**DATASET EXTRACT**
○ ○ ○ ○ ○

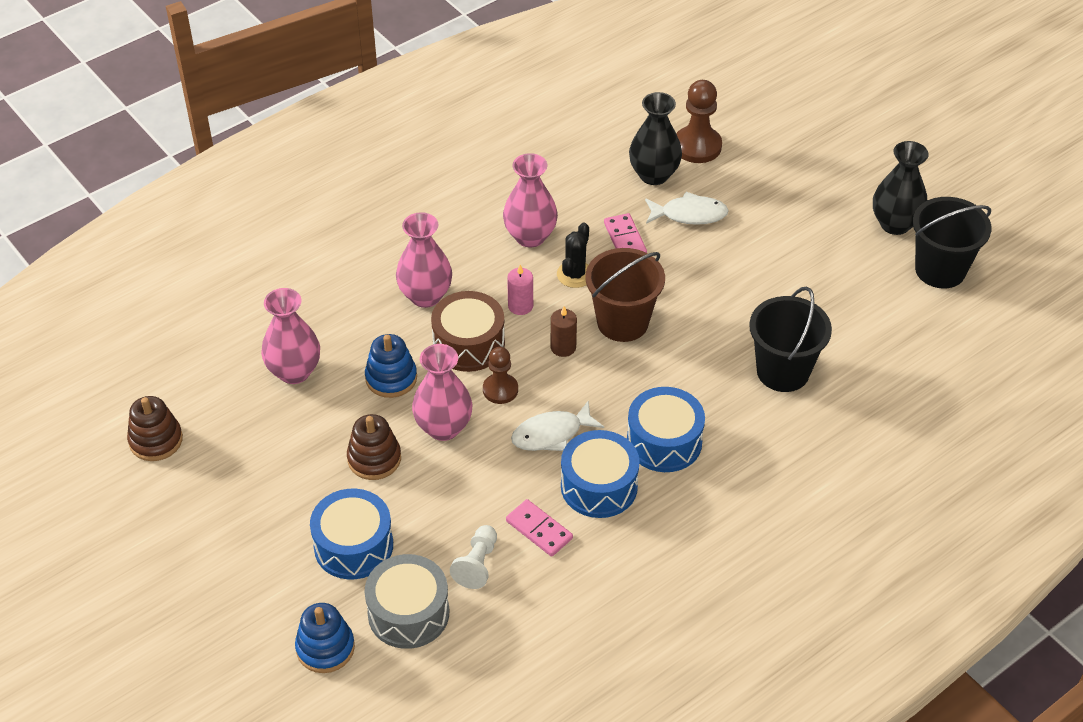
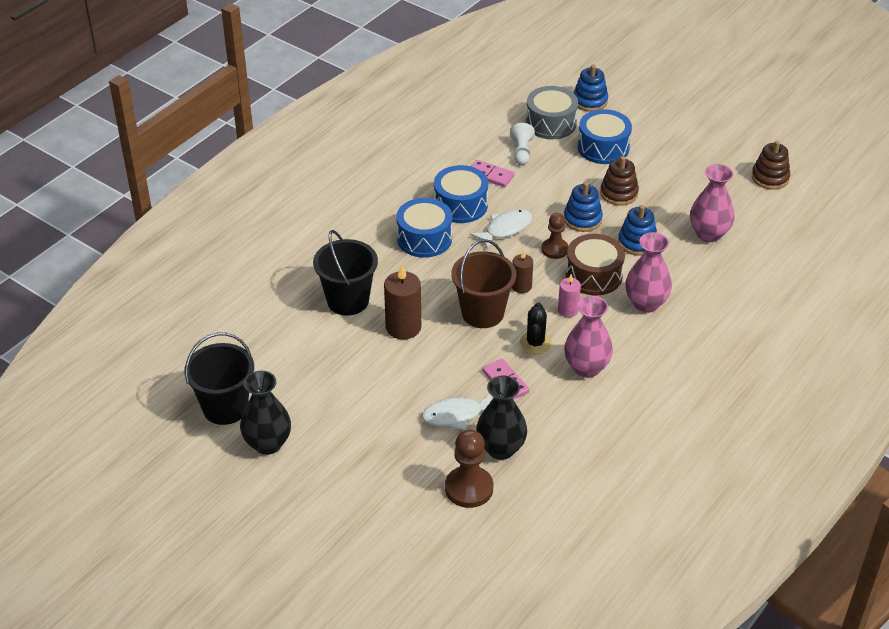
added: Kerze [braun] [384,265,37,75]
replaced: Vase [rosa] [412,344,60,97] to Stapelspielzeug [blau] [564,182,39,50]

○ ○ ○ ○ ○

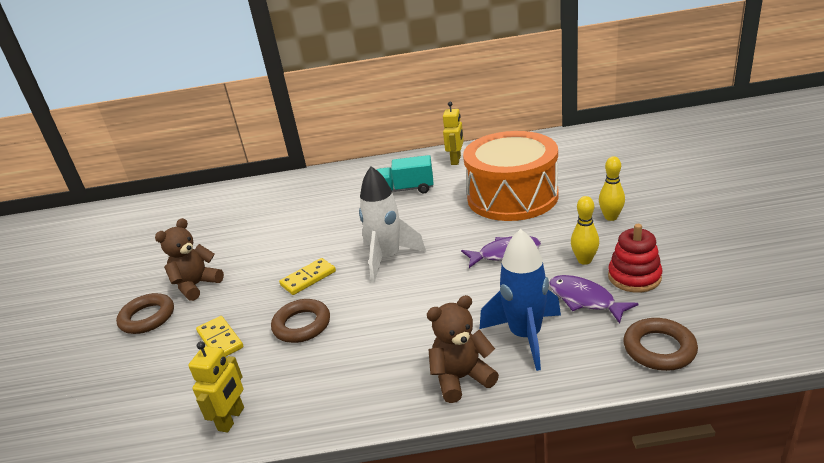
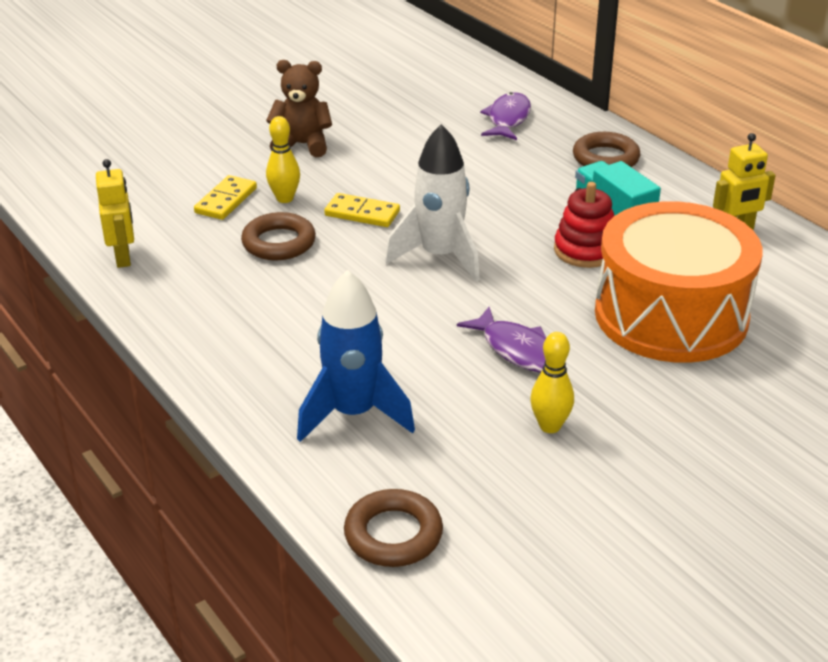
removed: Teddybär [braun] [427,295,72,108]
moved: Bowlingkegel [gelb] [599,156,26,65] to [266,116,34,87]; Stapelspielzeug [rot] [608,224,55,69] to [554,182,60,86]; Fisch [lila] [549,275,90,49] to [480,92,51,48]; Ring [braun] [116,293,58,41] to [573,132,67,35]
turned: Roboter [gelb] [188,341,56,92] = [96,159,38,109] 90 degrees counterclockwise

○ ○ ○ ○ ○

**EXERCISE REQUIREMENTS**
All lines with the word "braun" must be located in the data and copied.

**EXERCISE OUTPUT**
added: Kerze [braun] [384,265,37,75]
removed: Teddybär [braun] [427,295,72,108]
moved: Bowlingkegel [gelb] [599,156,26,65] to [266,116,34,87]; Stapelspielzeug [rot] [608,224,55,69] to [554,182,60,86]; Fisch [lila] [549,275,90,49] to [480,92,51,48]; Ring [braun] [116,293,58,41] to [573,132,67,35]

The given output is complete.